(STUDY MATERIAL begins)
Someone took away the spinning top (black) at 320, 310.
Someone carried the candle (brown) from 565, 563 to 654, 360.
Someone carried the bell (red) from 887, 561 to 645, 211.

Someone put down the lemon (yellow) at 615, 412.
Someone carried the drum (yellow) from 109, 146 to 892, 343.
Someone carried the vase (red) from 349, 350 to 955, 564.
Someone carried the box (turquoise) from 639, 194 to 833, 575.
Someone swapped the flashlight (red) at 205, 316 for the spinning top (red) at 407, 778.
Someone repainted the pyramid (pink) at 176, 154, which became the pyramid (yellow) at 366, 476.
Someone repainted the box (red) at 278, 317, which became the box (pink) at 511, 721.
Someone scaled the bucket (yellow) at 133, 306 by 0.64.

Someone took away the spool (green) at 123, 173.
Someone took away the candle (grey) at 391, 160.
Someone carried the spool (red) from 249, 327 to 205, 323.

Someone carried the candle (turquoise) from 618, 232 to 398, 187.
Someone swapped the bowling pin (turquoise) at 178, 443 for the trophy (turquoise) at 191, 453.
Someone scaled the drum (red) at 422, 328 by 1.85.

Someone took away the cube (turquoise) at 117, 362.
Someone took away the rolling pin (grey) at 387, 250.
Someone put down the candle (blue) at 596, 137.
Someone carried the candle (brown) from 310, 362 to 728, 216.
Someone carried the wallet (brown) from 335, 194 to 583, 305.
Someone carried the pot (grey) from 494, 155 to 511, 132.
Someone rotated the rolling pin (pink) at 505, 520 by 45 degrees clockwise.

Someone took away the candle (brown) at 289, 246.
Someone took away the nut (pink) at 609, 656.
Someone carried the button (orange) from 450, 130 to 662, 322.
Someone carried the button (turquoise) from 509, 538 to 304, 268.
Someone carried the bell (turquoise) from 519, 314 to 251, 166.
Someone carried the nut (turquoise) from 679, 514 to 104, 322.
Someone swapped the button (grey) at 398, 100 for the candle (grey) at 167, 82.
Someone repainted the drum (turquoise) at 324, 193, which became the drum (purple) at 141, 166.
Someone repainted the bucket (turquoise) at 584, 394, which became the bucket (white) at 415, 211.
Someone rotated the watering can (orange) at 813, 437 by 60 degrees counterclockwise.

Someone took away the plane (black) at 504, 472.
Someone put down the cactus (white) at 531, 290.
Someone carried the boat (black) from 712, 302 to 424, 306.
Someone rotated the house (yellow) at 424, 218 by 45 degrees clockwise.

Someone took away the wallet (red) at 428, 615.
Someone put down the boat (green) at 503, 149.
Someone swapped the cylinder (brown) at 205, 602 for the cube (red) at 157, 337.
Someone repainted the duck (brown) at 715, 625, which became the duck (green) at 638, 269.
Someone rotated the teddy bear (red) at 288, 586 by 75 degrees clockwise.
(STUDY MATERIAL ends)
• _TASK GOAL_:
All lines from the one that holds "Someone carried the button (orange)" through the end of the records are to be returned exactly, including both boundary lines, and no others.

• _ANSWER SPACE_:
Someone carried the button (orange) from 450, 130 to 662, 322.
Someone carried the button (turquoise) from 509, 538 to 304, 268.
Someone carried the bell (turquoise) from 519, 314 to 251, 166.
Someone carried the nut (turquoise) from 679, 514 to 104, 322.
Someone swapped the button (grey) at 398, 100 for the candle (grey) at 167, 82.
Someone repainted the drum (turquoise) at 324, 193, which became the drum (purple) at 141, 166.
Someone repainted the bucket (turquoise) at 584, 394, which became the bucket (white) at 415, 211.
Someone rotated the watering can (orange) at 813, 437 by 60 degrees counterclockwise.

Someone took away the plane (black) at 504, 472.
Someone put down the cactus (white) at 531, 290.
Someone carried the boat (black) from 712, 302 to 424, 306.
Someone rotated the house (yellow) at 424, 218 by 45 degrees clockwise.

Someone took away the wallet (red) at 428, 615.
Someone put down the boat (green) at 503, 149.
Someone swapped the cylinder (brown) at 205, 602 for the cube (red) at 157, 337.
Someone repainted the duck (brown) at 715, 625, which became the duck (green) at 638, 269.
Someone rotated the teddy bear (red) at 288, 586 by 75 degrees clockwise.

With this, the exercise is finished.